#### Given problem:
Please list each line below that contains the string "kern".

#### Recorded information:
* * * * *

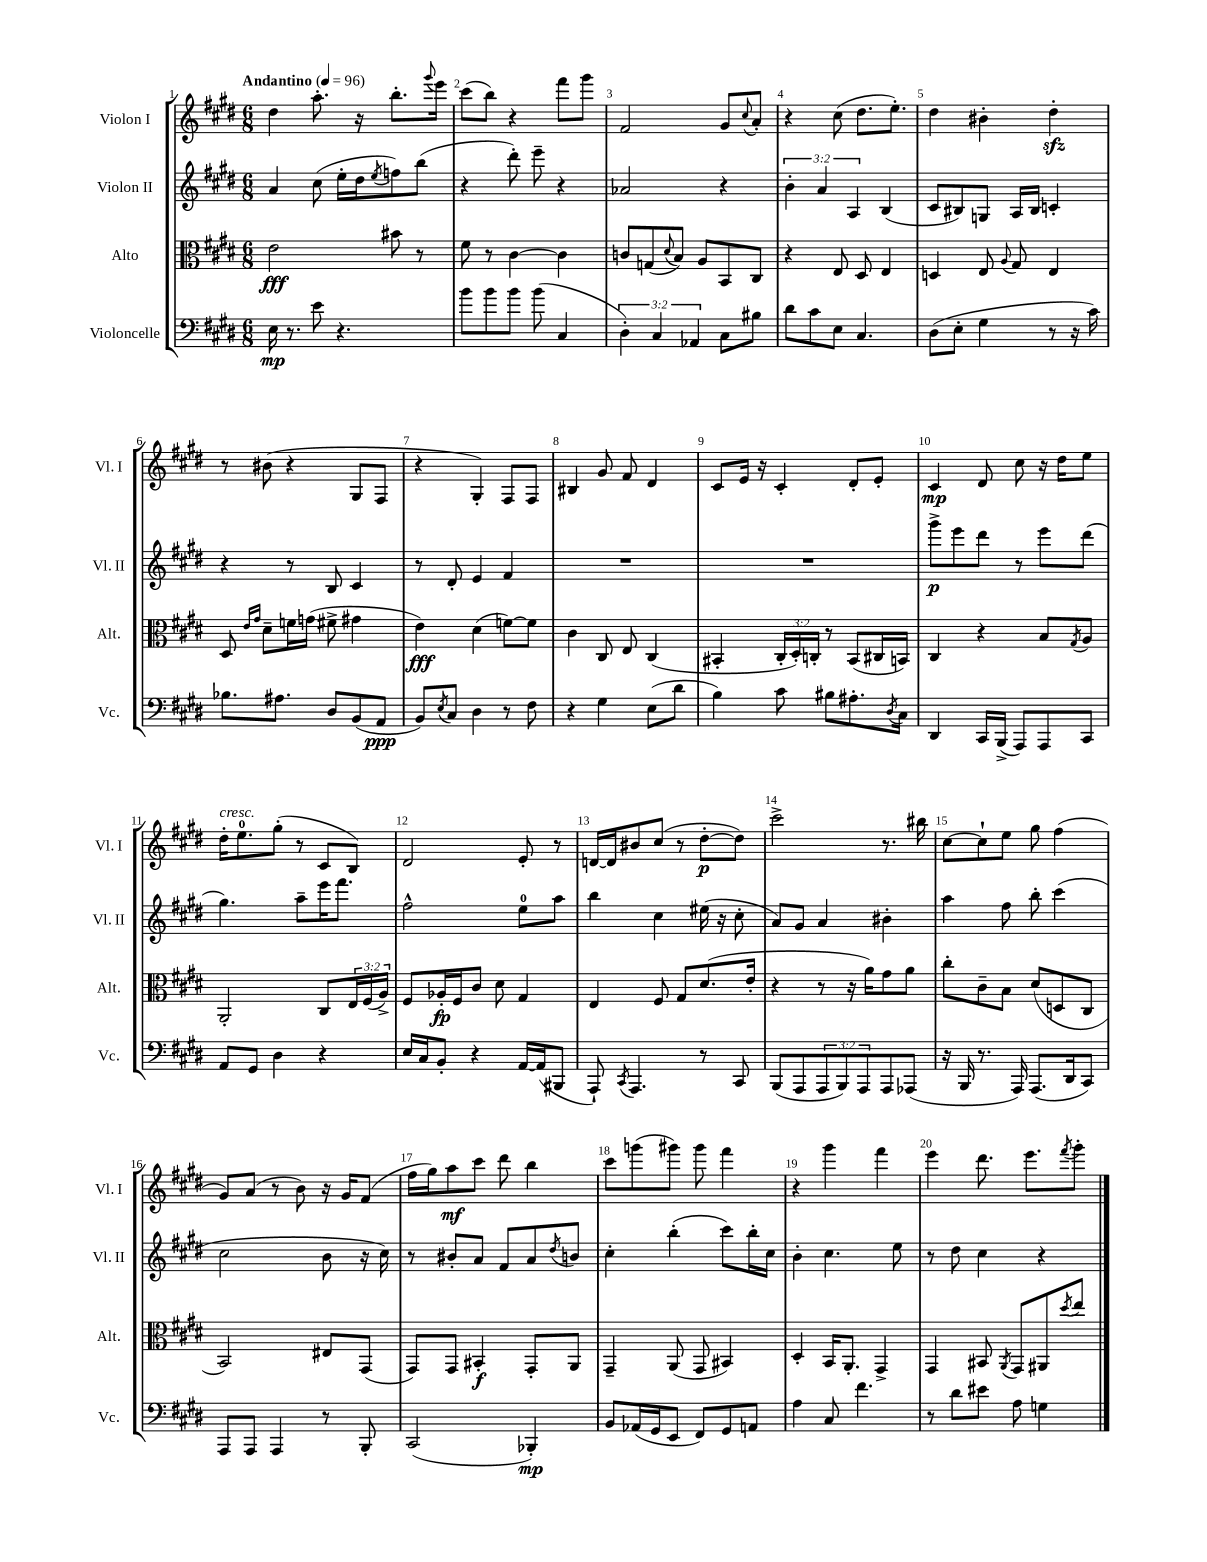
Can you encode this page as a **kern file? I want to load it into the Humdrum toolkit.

**kern	**dynam	**kern	**dynam	**kern	**dynam	**kern	**dynam
*part4	*part4	*part3	*part3	*part2	*part2	*part1	*part1
*staff4	*staff4	*staff3	*staff3	*staff2	*staff2	*staff1	*staff1
*I"Violoncelle	*	*I"Alto	*	*I"Violon II	*	*I"Violon I	*
*I'Vc.	*	*I'Alt.	*	*I'Vl. II	*	*I'Vl. I	*
*clefF4	*	*clefC3	*	*clefG2	*	*clefG2	*
*k[f#c#g#d#]	*	*k[f#c#g#d#]	*	*k[f#c#g#d#]	*	*k[f#c#g#d#]	*
*M6/8	*	*M6/8	*	*M6/8	*	*M6/8	*
*MM96	*	*MM96	*	*MM96	*	*MM96	*
=1	=1	=1	=1	=1	=1	=1	=1
!	!	!	!	!	!	!LO:TX:a:B:t=Andantino	!
16E\	mp	2e\	fff	4a/	.	4dd#\	.
8.r	.	.	.	.	.	.	.
8e\	.	.	.	(8cc#\	.	8.aa'\	.
4.r	.	.	.	16ee'\LL	.	.	.
.	.	.	.	16dd#\J	.	16r	.
.	.	.	.	8qee/	.	.	.
.	.	8b#X\	.	8ffn\)	.	8.bb'\L	.
.	.	8r	.	(8bb\J	.	.	.
.	.	.	.	.	.	8qqggg#/	.
.	.	.	.	.	.	16eee\Jk	.
=2	=2	=2	=2	=2	=2	=2	=2
8b\L	.	8f#\	.	4r	.	(8ccc#\L	.
8b\	.	8r	.	.	.	8bb\J)	.
8b\J	.	[4c#\	.	8ddd#'\)	.	4r	.
(8b\	.	.	.	8eee~\	.	.	.
4C#/	.	4c#\]	.	4r	.	8fff#\L	.
.	.	.	.	.	.	8ggg#\J	.
=3	=3	=3	=3	=3	=3	=3	=3
6D#'\)	.	8cn/L	.	2a-X/	.	2f#/	.
.	.	(8Gn/	.	.	.	.	.
6C#/	.	.	.	.	.	.	.
.	.	8qqd#/	.	.	.	.	.
.	.	8B/J)	.	.	.	.	.
6AA-X/	.	.	.	.	.	.	.
.	.	8A/L	.	.	.	.	.
8C#\L	.	8BB/	.	4r	.	8g#/L	.
.	.	.	.	.	.	8qqcc#/	.
8B#X\J	.	8C#/J	.	.	.	8a'/J	.
=4	=4	=4	=4	=4	=4	=4	=4
8d#\L	.	4r	.	6b'\	.	4r	.
8c#\	.	.	.	.	.	.	.
.	.	.	.	6a/	.	.	.
8E\J	.	8E/	.	.	.	(8cc#\	.
.	.	.	.	6A/	.	.	.
4.C#/	.	8D#/	.	.	.	8.dd#\L	.
.	.	4E/	.	(4B/	.	.	.
.	.	.	.	.	.	8.ee'\J)	.
=5	=5	=5	=5	=5	=5	=5	=5
(8D#\L	.	4Dn/	.	8c#/L	.	4dd#\	.
8E'\J	.	.	.	8B#X/)	.	.	.
4G#\	.	8E/	.	8Gn/J	.	4b#X'\	.
.	.	8qqA/	.	.	.	.	.
.	.	8G#/	.	16A/LL	.	.	.
.	.	.	.	16B#/JJ	.	.	.
8r	.	4E/	.	4cn'/	.	4dd#zz'\	.
16r	.	.	.	.	.	.	.
16c#\)	.	.	.	.	.	.	.
!!LO:LB:g=z
=6	=6	=6	=6	=6	=6	=6	=6
8.B-X\L	.	8D#/	.	4r	.	8r	.
.	.	16qqe/LL	.	.	.	.	.
.	.	16qqg#/JJ	.	.	.	.	.
.	.	8d#~\L	.	.	.	(8b#X\	.
8.A#X\J	.	.	.	.	.	.	.
.	.	16fn\L	.	8r	.	4r	.
.	.	(16gn\JJ	.	.	.	.	.
8D#/L	.	8f#X^\	.	8B/	.	.	.
(8BB/	.	4g#X\	.	4c#/	.	8G#/L	.
8AA/J	ppp	.	.	.	.	8F#/J	.
=7	=7	=7	=7	=7	=7	=7	=7
8BB/L)	.	4e\)	fff	8r	.	4r	.
8qE/	.	.	.	.	.	.	.
8C#/J	.	.	.	8d#'/	.	.	.
4D#\	.	(4d#\	.	4e/	.	4G#'/)	.
8r	.	[8fn\L)	.	4f#/	.	8F#/L	.
8F#\	.	8f\J]	.	.	.	8F#/J	.
=8	=8	=8	=8	=8	=8	=8	=8
4r	.	4c#\	.	2.r	.	4B#X/	.
4G#\	.	8C#/	.	.	.	8g#/	.
.	.	8E/	.	.	.	8f#/	.
(8E\L	.	(4C#/	.	.	.	4d#/	.
8d#\J	.	.	.	.	.	.	.
=9	=9	=9	=9	=9	=9	=9	=9
4B\)	.	4BB#X'/	.	2.r	.	8c#/L	.
.	.	.	.	.	.	16e/Jk	.
.	.	.	.	.	.	16r	.
8c#\	.	24C#'/LL	.	.	.	4c#'/	.
.	.	24D#'/)	.	.	.	.	.
.	.	24Cn'/JJ	.	.	.	.	.
8B#X\L	.	8r	.	.	.	.	.
8.A#X'\	.	(8BB#/L	.	.	.	8d#'/L	.
.	.	16C#X/L	.	.	.	8e'/J	.
8qD#/	.	.	.	.	.	.	.
16C#\Jk	.	16BBn/JJ)	.	.	.	.	.
=10	=10	=10	=10	=10	=10	=10	=10
4DD#/	.	4C#/	.	8ggg#^\L	p	4c#/	mp
.	.	.	.	8eee\	.	.	.
16CC#/LL	.	4r	.	8ddd#\J	.	8d#/	.
(16BBB^/JJ	.	.	.	.	.	.	.
8AAA/L)	.	.	.	8r	.	8cc#\	.
8AAA/	.	8B/L	.	8eee\L	.	16r	.
.	.	.	.	.	.	16dd#\KL	.
.	.	8qG#/	.	.	.	.	.
8CC#/J	.	8A/J	.	(8ddd#\J	.	8ee\J	.
!!LO:LB:g=z
=11	=11	=11	=11	=11	=11	=11	=11
!	!	!	!	!	!	!LO:TX:a:i:t=cresc.	!
8AA/L	.	2AA'/	.	4.gg#\)	.	16dd#'\KL	.
.	.	.	.	.	.	8.ee\	.
8GG#/J	.	.	.	.	.	.	.
4D#\	.	.	.	.	.	(8gg#'\J	.
.	.	.	.	8aa~\L	.	8r	.
4r	.	8C#/L	.	16eee\K	.	8c#/L	.
.	.	.	.	8.fff#\J	.	.	.
.	.	24E/L	.	.	.	8B/J)	.
.	.	(24F#/	.	.	.	.	.
.	.	24A^/JJ)	.	.	.	.	.
=12	=12	=12	=12	=12	=12	=12	=12
16E/LL	.	8F#/L	.	2ff#^^\	.	2d#/	.
16C#/J	.	.	.	.	.	.	.
8BB'/J	.	16A-X'/L	fp	.	.	.	.
.	.	16F#/J	.	.	.	.	.
4r	.	8c#/J	.	.	.	.	.
.	.	8d#\	.	.	.	.	.
[16AA/LL	.	4G#/	.	8ee\L	.	8e'/	.
(16AA/J]	.	.	.	.	.	.	.
8BBB#X/J	.	.	.	8aa\J	.	8r	.
=13	=13	=13	=13	=13	=13	=13	=13
8AAA`/)	.	4E/	.	4bb\	.	[16dn/LL	.
.	.	.	.	.	.	16d/J]	.
8qCC#/	.	.	.	.	.	.	.
4.AAA/	.	.	.	.	.	8b#X/	.
.	.	8F#/	.	4cc#\	.	(8cc#/J	.
.	.	8G#/L	.	.	.	8r	.
8r	.	(8.d#/	.	(16ee#X\	.	[8dd#'\L	p
.	.	.	.	16r	.	.	.
8CC#/	.	.	.	8cc#'\	.	8dd#\J])	.
.	.	16e'/Jk	.	.	.	.	.
=14	=14	=14	=14	=14	=14	=14	=14
(8BBB/L	.	4r	.	8a/L)	.	2ccc#^\	.
8AAA/	.	.	.	8g#/J	.	.	.
12AAA/	.	8r	.	4a/	.	.	.
12BBB/)	.	.	.	.	.	.	.
.	.	16r	.	.	.	.	.
12AAA/	.	.	.	.	.	.	.
.	.	16a\KL)	.	.	.	.	.
8AAA/	.	8g#\	.	4b#X'\	.	8.r	.
(8AAA-X/J	.	8a\J	.	.	.	.	.
.	.	.	.	.	.	16bb#X\	.
=15	=15	=15	=15	=15	=15	=15	=15
16r	.	8cc#'\L	.	4aa\	.	[8cc#\L	.
16BBB/	.	.	.	.	.	.	.
8.r	.	8c#~\	.	.	.	8cc#`\]	.
.	.	8B\J	.	8ff#\	.	8ee\J	.
16AAA/)	.	.	.	.	.	.	.
(8.AAA/L	.	(8d#/L	.	8bb'\	.	8gg#\	.
.	.	8Dn/	.	(4ccc#\	.	(4ff#\	.
16DD#/k	.	.	.	.	.	.	.
8CC#/J)	.	8C#/J	.	.	.	.	.
!!LO:LB:g=z
=16	=16	=16	=16	=16	=16	=16	=16
8AAA/L	.	2BB/)	.	2cc#\	.	8g#/L)	.
8AAA/J	.	.	.	.	.	(8a/J	.
4AAA/	.	.	.	.	.	8r	.
.	.	.	.	.	.	8b\)	.
8r	.	8E#X/L	.	8b\	.	16r	.
.	.	.	.	.	.	16g#/KL	.
8BBB'/	.	(8GG#/J	.	16r	.	(8f#/J	.
.	.	.	.	16cc#\)	.	.	.
=17	=17	=17	=17	=17	=17	=17	=17
(2CC#/	.	8GG#/L)	.	8r	.	16ff#\LL	.
.	.	.	.	.	.	16gg#\J)	.
.	.	8GG#/J	.	8b#X'/L	.	8aa\	mf
.	.	4BB#X'/	f	8a/J	.	8ccc#\J	.
.	.	.	.	8f#/L	.	8ddd#\	.
4BBB-X'/)	mp	8GG#'/L	.	8a/	.	4bb\	.
.	.	.	.	8qdd#/	.	.	.
.	.	8AA/J	.	8bn/J	.	.	.
=18	=18	=18	=18	=18	=18	=18	=18
8BB/L	.	4GG#~/	.	4cc#'\	.	8ccc#\L	.
(16AA-X/L	.	.	.	.	.	(8gggn\	.
16GG#/J	.	.	.	.	.	.	.
8EE/J	.	(8AA/	.	(4bb'\	.	8ggg#X\J)	.
8FF#/L)	.	8GG#/	.	.	.	8ggg#\	.
8GG#/	.	4BB#X/)	.	8ccc#\L)	.	4fff#\	.
8AAn/J	.	.	.	16bb'\L	.	.	.
.	.	.	.	16cc#\JJ	.	.	.
=19	=19	=19	=19	=19	=19	=19	=19
4A\	.	4D#'/	.	4b'\	.	4r	.
8C#/	.	16BB/KL	.	4.cc#\	.	4ggg#\	.
.	.	8.AA'/J	.	.	.	.	.
4.f#\	.	.	.	.	.	.	.
.	.	4GG#^/	.	.	.	4fff#\	.
.	.	.	.	8ee\	.	.	.
=20	=20	=20	=20	=20	=20	=20	=20
8r	.	4GG#/	.	8r	.	4eee\	.
8d#\L	.	.	.	8dd#\	.	.	.
8e#X\J	.	8BB#X/	.	4cc#\	.	8.ddd#\	.
.	.	8qAA/	.	.	.	.	.
8A\	.	8GG#/L	.	.	.	.	.
.	.	.	.	.	.	8.eee\L	.
4Gn\	.	8AA#X/	.	4r	.	.	.
.	.	8qdd#/	.	.	.	8qfff#/	.
.	.	8ee/J	.	.	.	8ggg#'\J	.
==	==	==	==	==	==	==	==
*-	*-	*-	*-	*-	*-	*-	*-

* * * * *

#### Exercise answer:
Can you encode this page as a **kern file? I want to load it into the Humdrum toolkit.
**kern	**dynam	**kern	**dynam	**kern	**dynam	**kern	**dynam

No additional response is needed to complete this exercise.